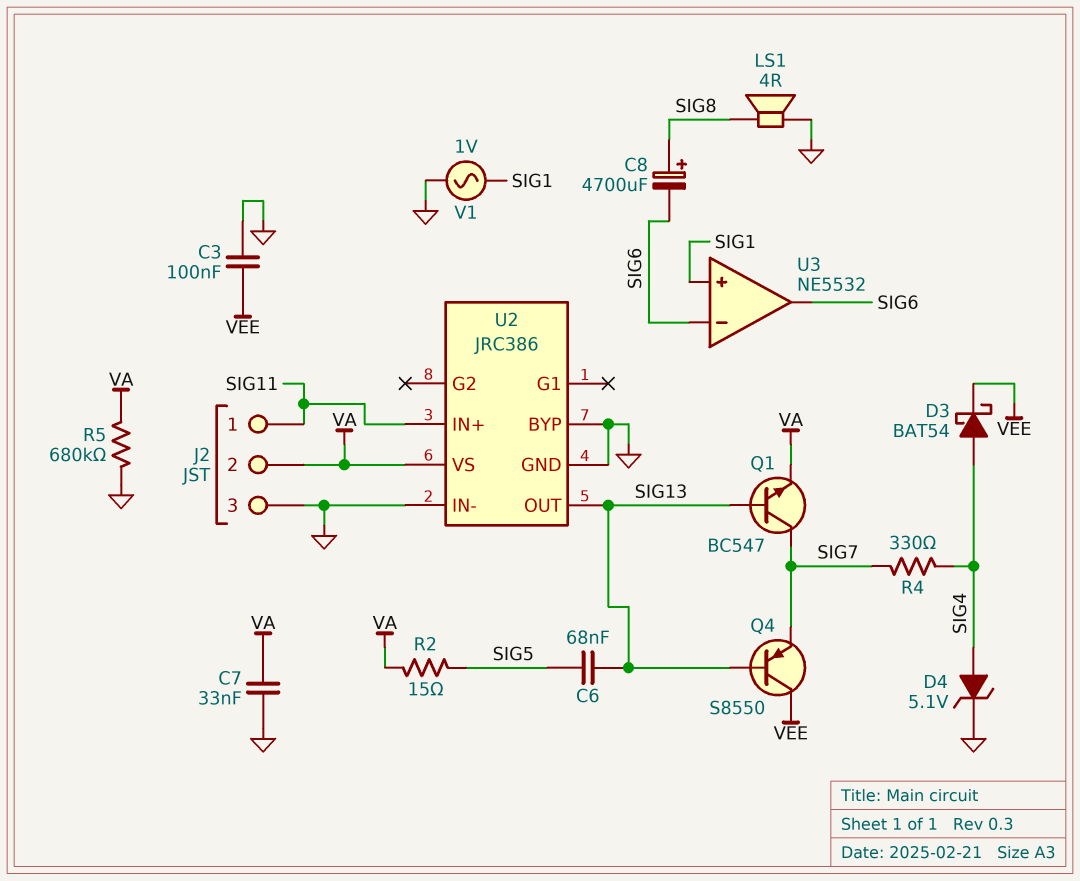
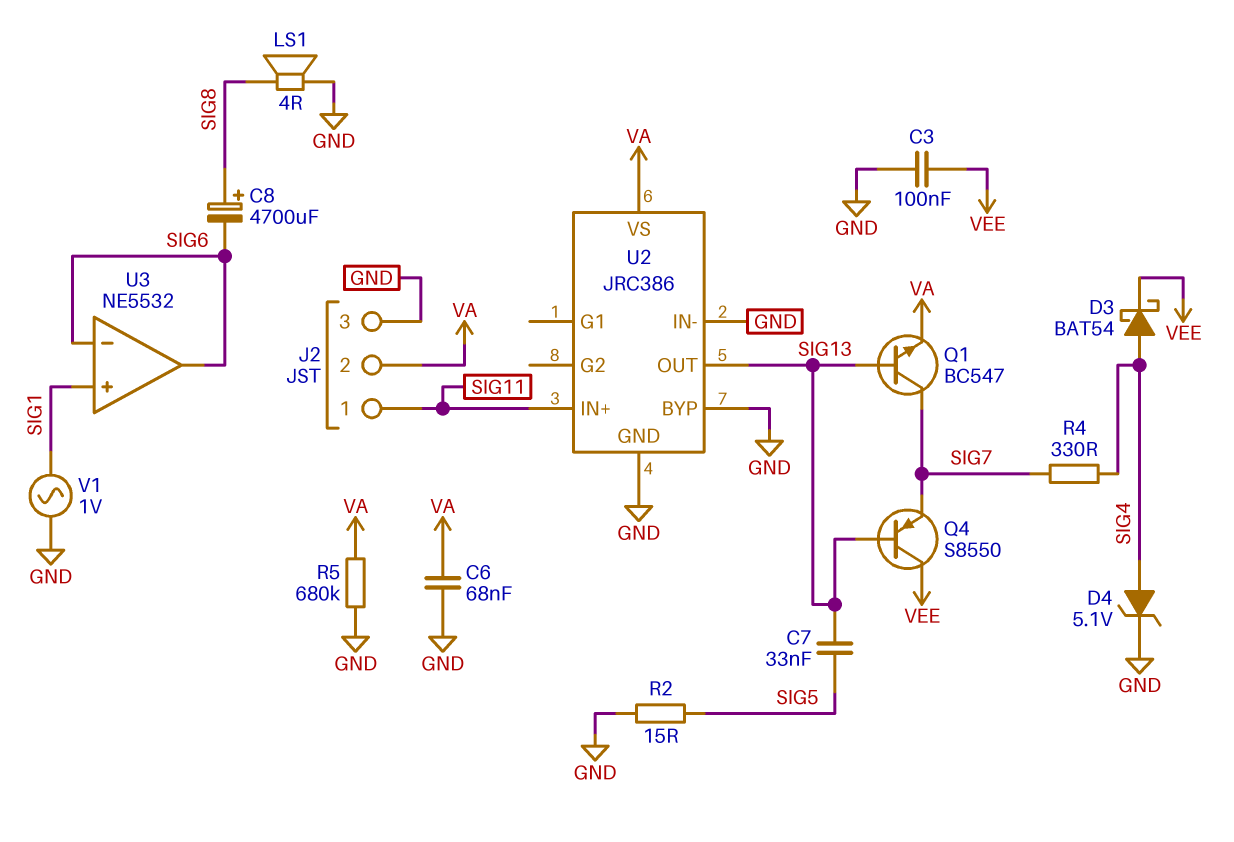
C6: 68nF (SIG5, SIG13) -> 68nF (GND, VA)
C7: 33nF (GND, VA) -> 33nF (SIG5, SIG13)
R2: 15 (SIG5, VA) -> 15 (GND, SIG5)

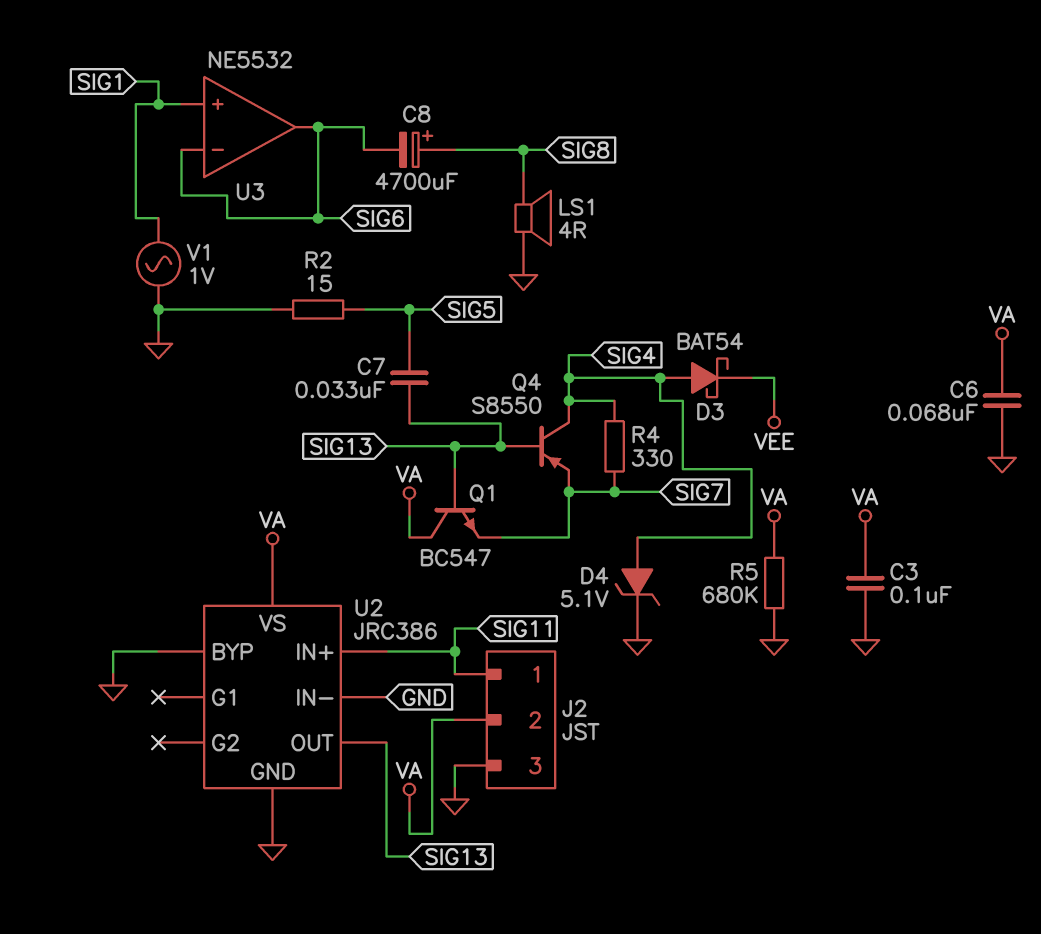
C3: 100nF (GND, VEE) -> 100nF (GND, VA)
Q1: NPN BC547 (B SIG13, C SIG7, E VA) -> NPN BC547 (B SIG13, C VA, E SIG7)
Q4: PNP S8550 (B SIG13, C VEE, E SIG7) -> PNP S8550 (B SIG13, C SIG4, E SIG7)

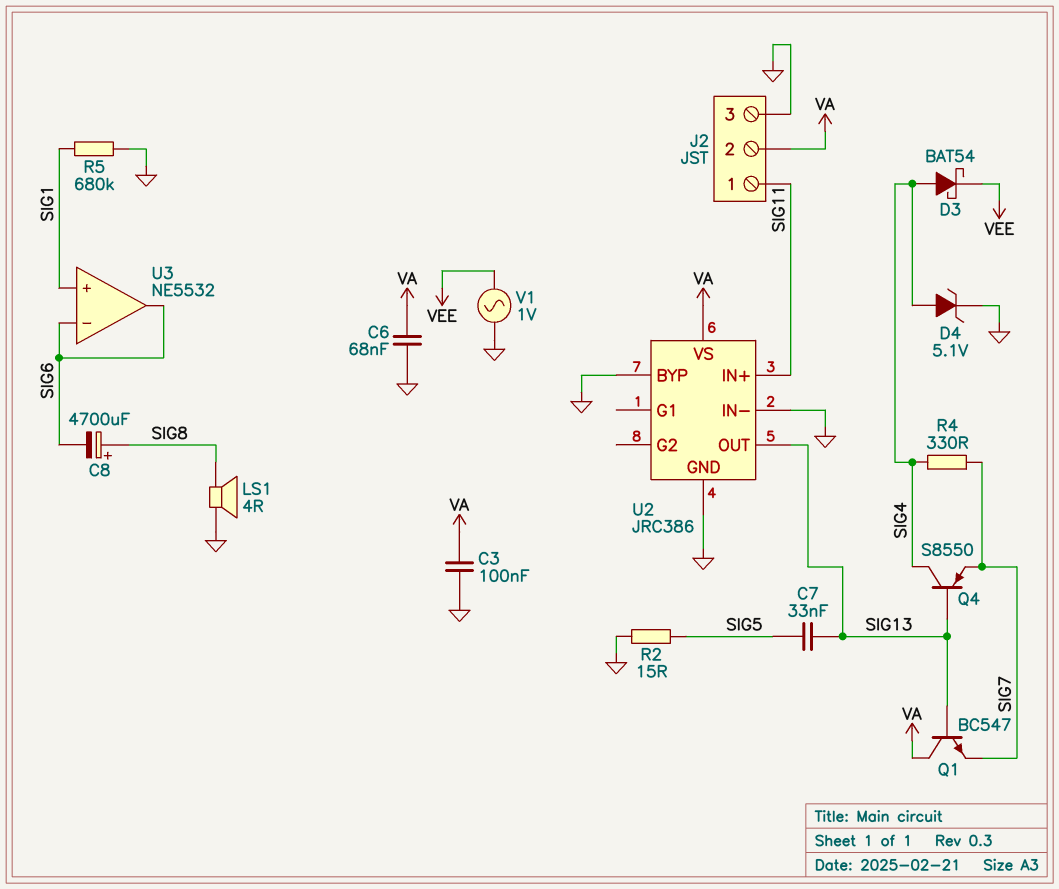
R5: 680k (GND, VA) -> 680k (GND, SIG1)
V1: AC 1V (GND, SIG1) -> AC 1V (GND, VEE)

------------------------------------------------------------

__EXERCISE PROMPT__
Return each of the lines exactly as they appear above, with no images.

__ANSWER BOX__
C6: 68nF (SIG5, SIG13) -> 68nF (GND, VA)
C7: 33nF (GND, VA) -> 33nF (SIG5, SIG13)
R2: 15 (SIG5, VA) -> 15 (GND, SIG5)

C3: 100nF (GND, VEE) -> 100nF (GND, VA)
Q1: NPN BC547 (B SIG13, C SIG7, E VA) -> NPN BC547 (B SIG13, C VA, E SIG7)
Q4: PNP S8550 (B SIG13, C VEE, E SIG7) -> PNP S8550 (B SIG13, C SIG4, E SIG7)

R5: 680k (GND, VA) -> 680k (GND, SIG1)
V1: AC 1V (GND, SIG1) -> AC 1V (GND, VEE)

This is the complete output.